| PROBLEM TO WORK ON |
In the records below, the line with "lime round brick A6" opens the range and the line with "pink plate F8:F9 level 1 -> none" closes it; print that range exactly and nothing else.

(DATASET begins)

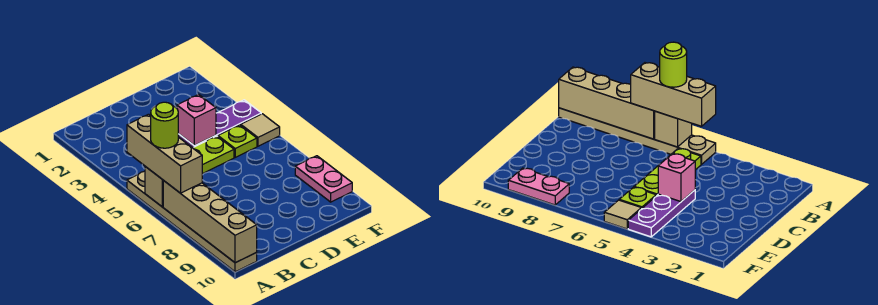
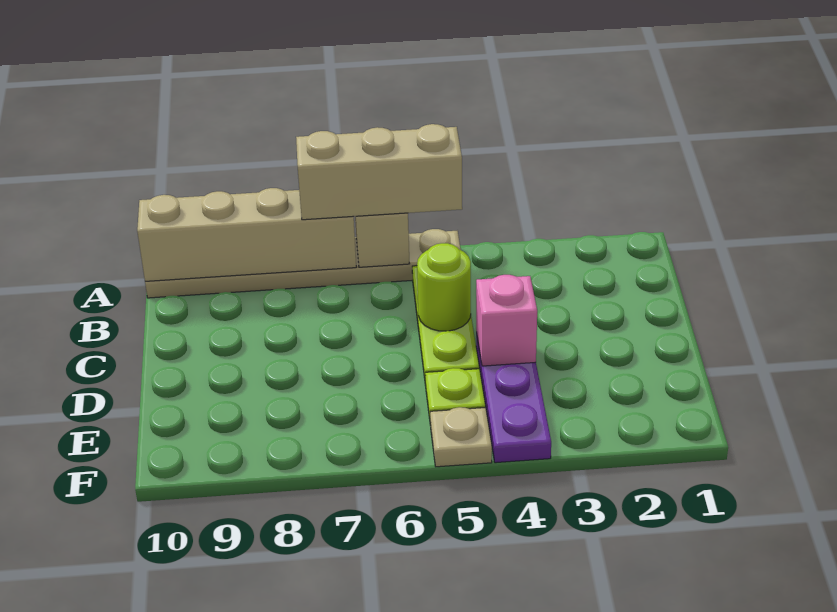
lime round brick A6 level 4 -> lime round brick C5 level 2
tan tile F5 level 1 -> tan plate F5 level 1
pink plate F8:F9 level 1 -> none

(DATASET ends)
(DATASET begins)

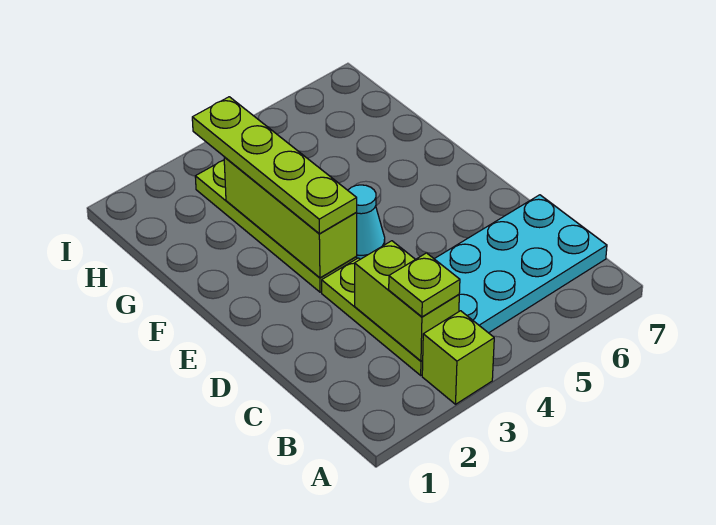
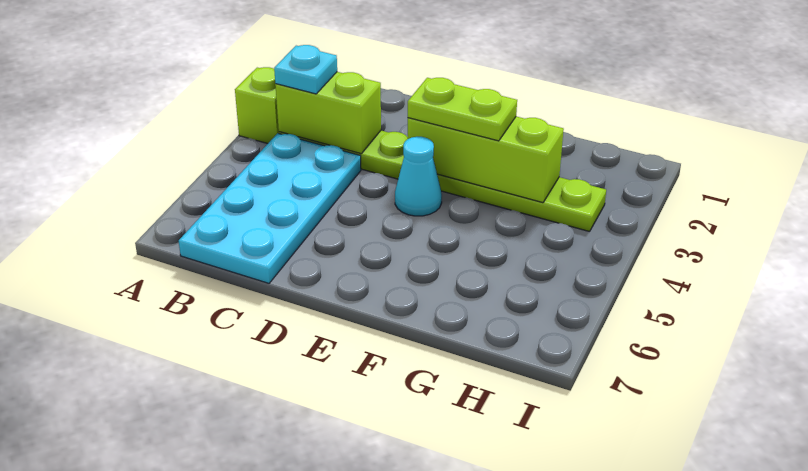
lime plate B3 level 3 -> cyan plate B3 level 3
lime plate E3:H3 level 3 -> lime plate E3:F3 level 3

(DATASET ends)
(DATASET begins)

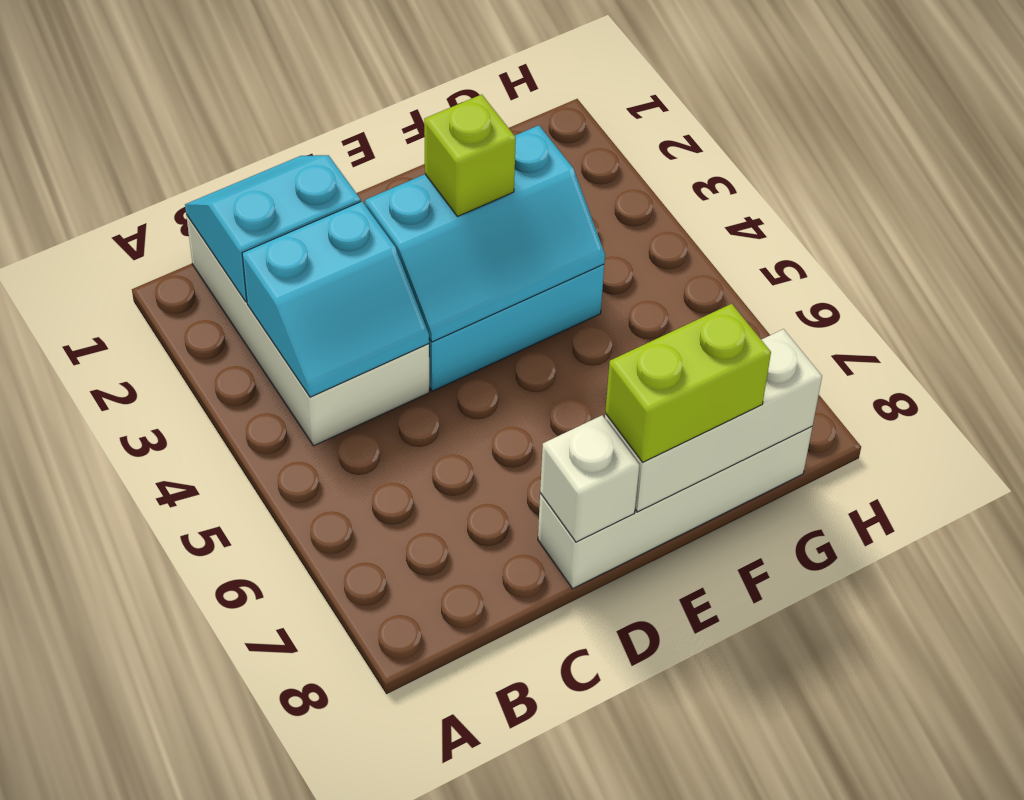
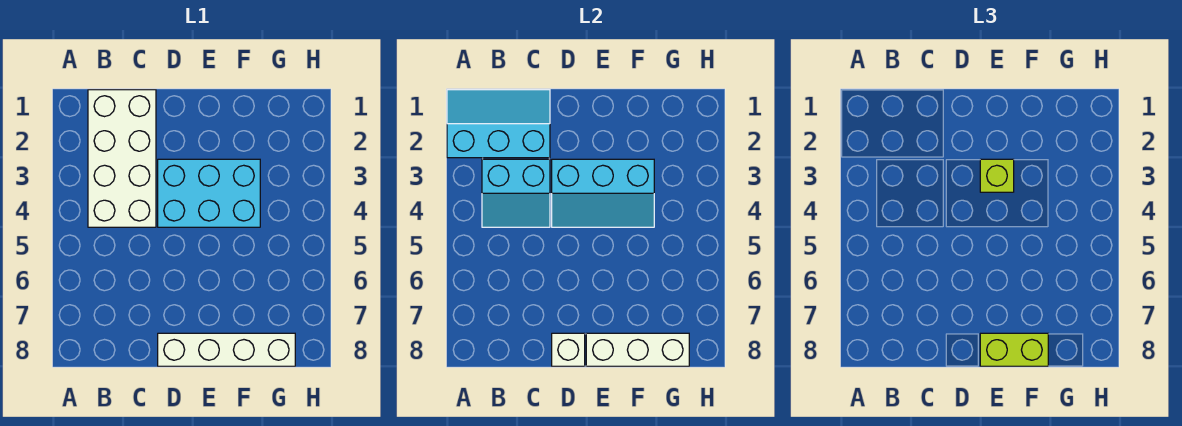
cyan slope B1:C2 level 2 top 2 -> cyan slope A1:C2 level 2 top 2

(DATASET ends)

| EXERCISE RESULT |
lime round brick A6 level 4 -> lime round brick C5 level 2
tan tile F5 level 1 -> tan plate F5 level 1
pink plate F8:F9 level 1 -> none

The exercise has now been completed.